● O QUE FAZER
Reproduza todo o material abaixo, linha por linha, sem alterar nada.

----- MATERIAL LISTADO -----

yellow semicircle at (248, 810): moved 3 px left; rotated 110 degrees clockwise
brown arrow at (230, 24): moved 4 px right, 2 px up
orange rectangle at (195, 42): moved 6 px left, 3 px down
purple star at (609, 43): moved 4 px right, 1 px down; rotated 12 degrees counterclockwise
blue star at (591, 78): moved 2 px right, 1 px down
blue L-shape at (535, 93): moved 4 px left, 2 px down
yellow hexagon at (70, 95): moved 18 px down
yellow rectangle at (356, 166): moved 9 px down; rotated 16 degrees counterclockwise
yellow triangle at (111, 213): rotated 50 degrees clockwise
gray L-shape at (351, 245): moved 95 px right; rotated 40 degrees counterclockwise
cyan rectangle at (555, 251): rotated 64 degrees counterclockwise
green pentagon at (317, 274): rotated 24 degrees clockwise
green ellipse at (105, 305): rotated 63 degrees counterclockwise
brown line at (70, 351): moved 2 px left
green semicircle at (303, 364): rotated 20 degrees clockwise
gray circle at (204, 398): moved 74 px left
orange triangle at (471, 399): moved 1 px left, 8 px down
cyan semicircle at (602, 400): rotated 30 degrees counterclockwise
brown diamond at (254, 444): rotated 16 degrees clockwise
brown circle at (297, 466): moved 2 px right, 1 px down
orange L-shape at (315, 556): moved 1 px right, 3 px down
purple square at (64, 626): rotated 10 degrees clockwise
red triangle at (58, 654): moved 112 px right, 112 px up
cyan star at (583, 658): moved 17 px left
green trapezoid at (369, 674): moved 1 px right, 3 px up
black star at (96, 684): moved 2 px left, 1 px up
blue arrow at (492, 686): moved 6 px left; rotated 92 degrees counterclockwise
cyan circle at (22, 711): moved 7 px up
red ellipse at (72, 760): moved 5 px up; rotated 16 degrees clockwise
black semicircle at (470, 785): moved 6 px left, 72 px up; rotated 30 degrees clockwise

-----

● SOLUÇÃO DO EXERCÍCIO
yellow semicircle at (248, 810): moved 3 px left; rotated 110 degrees clockwise
brown arrow at (230, 24): moved 4 px right, 2 px up
orange rectangle at (195, 42): moved 6 px left, 3 px down
purple star at (609, 43): moved 4 px right, 1 px down; rotated 12 degrees counterclockwise
blue star at (591, 78): moved 2 px right, 1 px down
blue L-shape at (535, 93): moved 4 px left, 2 px down
yellow hexagon at (70, 95): moved 18 px down
yellow rectangle at (356, 166): moved 9 px down; rotated 16 degrees counterclockwise
yellow triangle at (111, 213): rotated 50 degrees clockwise
gray L-shape at (351, 245): moved 95 px right; rotated 40 degrees counterclockwise
cyan rectangle at (555, 251): rotated 64 degrees counterclockwise
green pentagon at (317, 274): rotated 24 degrees clockwise
green ellipse at (105, 305): rotated 63 degrees counterclockwise
brown line at (70, 351): moved 2 px left
green semicircle at (303, 364): rotated 20 degrees clockwise
gray circle at (204, 398): moved 74 px left
orange triangle at (471, 399): moved 1 px left, 8 px down
cyan semicircle at (602, 400): rotated 30 degrees counterclockwise
brown diamond at (254, 444): rotated 16 degrees clockwise
brown circle at (297, 466): moved 2 px right, 1 px down
orange L-shape at (315, 556): moved 1 px right, 3 px down
purple square at (64, 626): rotated 10 degrees clockwise
red triangle at (58, 654): moved 112 px right, 112 px up
cyan star at (583, 658): moved 17 px left
green trapezoid at (369, 674): moved 1 px right, 3 px up
black star at (96, 684): moved 2 px left, 1 px up
blue arrow at (492, 686): moved 6 px left; rotated 92 degrees counterclockwise
cyan circle at (22, 711): moved 7 px up
red ellipse at (72, 760): moved 5 px up; rotated 16 degrees clockwise
black semicircle at (470, 785): moved 6 px left, 72 px up; rotated 30 degrees clockwise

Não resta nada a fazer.